Exercise aim: All of the entries below are to be repeated word for word.
BEGIN Provided material
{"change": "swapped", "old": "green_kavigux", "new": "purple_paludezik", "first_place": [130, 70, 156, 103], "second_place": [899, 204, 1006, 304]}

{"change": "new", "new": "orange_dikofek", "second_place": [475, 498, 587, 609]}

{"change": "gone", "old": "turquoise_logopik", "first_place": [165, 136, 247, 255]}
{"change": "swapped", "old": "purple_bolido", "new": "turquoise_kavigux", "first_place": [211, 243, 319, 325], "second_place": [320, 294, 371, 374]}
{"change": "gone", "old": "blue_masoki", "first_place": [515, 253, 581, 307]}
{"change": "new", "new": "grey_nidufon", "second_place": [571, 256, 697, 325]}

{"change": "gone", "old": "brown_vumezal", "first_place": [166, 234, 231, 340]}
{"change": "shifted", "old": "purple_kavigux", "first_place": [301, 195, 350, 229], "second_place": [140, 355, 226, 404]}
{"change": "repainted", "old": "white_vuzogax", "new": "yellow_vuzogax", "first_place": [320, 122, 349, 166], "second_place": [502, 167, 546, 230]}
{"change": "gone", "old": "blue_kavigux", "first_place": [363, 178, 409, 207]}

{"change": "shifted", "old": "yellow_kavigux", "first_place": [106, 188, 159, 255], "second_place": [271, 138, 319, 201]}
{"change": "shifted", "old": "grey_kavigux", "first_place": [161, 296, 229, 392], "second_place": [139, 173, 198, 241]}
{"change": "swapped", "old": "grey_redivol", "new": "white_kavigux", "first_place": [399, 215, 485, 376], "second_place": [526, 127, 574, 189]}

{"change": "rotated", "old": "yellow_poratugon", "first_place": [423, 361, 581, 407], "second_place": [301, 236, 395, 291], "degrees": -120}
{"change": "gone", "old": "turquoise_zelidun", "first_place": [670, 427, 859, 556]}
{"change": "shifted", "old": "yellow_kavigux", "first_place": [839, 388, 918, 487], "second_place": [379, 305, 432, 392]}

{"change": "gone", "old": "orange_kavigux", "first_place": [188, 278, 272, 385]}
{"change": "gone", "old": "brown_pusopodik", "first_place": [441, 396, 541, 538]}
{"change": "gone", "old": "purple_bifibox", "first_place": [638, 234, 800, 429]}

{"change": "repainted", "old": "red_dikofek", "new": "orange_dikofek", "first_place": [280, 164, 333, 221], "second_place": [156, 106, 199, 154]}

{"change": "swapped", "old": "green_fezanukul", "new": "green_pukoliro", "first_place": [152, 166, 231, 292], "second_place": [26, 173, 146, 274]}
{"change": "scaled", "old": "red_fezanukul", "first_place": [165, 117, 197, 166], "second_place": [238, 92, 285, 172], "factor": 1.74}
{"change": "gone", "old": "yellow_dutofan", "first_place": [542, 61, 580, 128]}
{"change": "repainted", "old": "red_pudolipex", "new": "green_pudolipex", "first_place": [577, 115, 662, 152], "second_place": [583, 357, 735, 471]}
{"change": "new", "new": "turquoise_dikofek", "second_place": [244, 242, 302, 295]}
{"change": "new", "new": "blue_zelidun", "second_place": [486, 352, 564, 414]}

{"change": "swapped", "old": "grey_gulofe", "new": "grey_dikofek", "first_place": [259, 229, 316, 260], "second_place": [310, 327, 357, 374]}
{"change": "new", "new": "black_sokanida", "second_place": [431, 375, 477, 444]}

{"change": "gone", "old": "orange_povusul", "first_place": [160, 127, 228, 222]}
END Provided material
Final answer:
{"change": "swapped", "old": "green_kavigux", "new": "purple_paludezik", "first_place": [130, 70, 156, 103], "second_place": [899, 204, 1006, 304]}

{"change": "new", "new": "orange_dikofek", "second_place": [475, 498, 587, 609]}

{"change": "gone", "old": "turquoise_logopik", "first_place": [165, 136, 247, 255]}
{"change": "swapped", "old": "purple_bolido", "new": "turquoise_kavigux", "first_place": [211, 243, 319, 325], "second_place": [320, 294, 371, 374]}
{"change": "gone", "old": "blue_masoki", "first_place": [515, 253, 581, 307]}
{"change": "new", "new": "grey_nidufon", "second_place": [571, 256, 697, 325]}

{"change": "gone", "old": "brown_vumezal", "first_place": [166, 234, 231, 340]}
{"change": "shifted", "old": "purple_kavigux", "first_place": [301, 195, 350, 229], "second_place": [140, 355, 226, 404]}
{"change": "repainted", "old": "white_vuzogax", "new": "yellow_vuzogax", "first_place": [320, 122, 349, 166], "second_place": [502, 167, 546, 230]}
{"change": "gone", "old": "blue_kavigux", "first_place": [363, 178, 409, 207]}

{"change": "shifted", "old": "yellow_kavigux", "first_place": [106, 188, 159, 255], "second_place": [271, 138, 319, 201]}
{"change": "shifted", "old": "grey_kavigux", "first_place": [161, 296, 229, 392], "second_place": [139, 173, 198, 241]}
{"change": "swapped", "old": "grey_redivol", "new": "white_kavigux", "first_place": [399, 215, 485, 376], "second_place": [526, 127, 574, 189]}

{"change": "rotated", "old": "yellow_poratugon", "first_place": [423, 361, 581, 407], "second_place": [301, 236, 395, 291], "degrees": -120}
{"change": "gone", "old": "turquoise_zelidun", "first_place": [670, 427, 859, 556]}
{"change": "shifted", "old": "yellow_kavigux", "first_place": [839, 388, 918, 487], "second_place": [379, 305, 432, 392]}

{"change": "gone", "old": "orange_kavigux", "first_place": [188, 278, 272, 385]}
{"change": "gone", "old": "brown_pusopodik", "first_place": [441, 396, 541, 538]}
{"change": "gone", "old": "purple_bifibox", "first_place": [638, 234, 800, 429]}

{"change": "repainted", "old": "red_dikofek", "new": "orange_dikofek", "first_place": [280, 164, 333, 221], "second_place": [156, 106, 199, 154]}

{"change": "swapped", "old": "green_fezanukul", "new": "green_pukoliro", "first_place": [152, 166, 231, 292], "second_place": [26, 173, 146, 274]}
{"change": "scaled", "old": "red_fezanukul", "first_place": [165, 117, 197, 166], "second_place": [238, 92, 285, 172], "factor": 1.74}
{"change": "gone", "old": "yellow_dutofan", "first_place": [542, 61, 580, 128]}
{"change": "repainted", "old": "red_pudolipex", "new": "green_pudolipex", "first_place": [577, 115, 662, 152], "second_place": [583, 357, 735, 471]}
{"change": "new", "new": "turquoise_dikofek", "second_place": [244, 242, 302, 295]}
{"change": "new", "new": "blue_zelidun", "second_place": [486, 352, 564, 414]}

{"change": "swapped", "old": "grey_gulofe", "new": "grey_dikofek", "first_place": [259, 229, 316, 260], "second_place": [310, 327, 357, 374]}
{"change": "new", "new": "black_sokanida", "second_place": [431, 375, 477, 444]}

{"change": "gone", "old": "orange_povusul", "first_place": [160, 127, 228, 222]}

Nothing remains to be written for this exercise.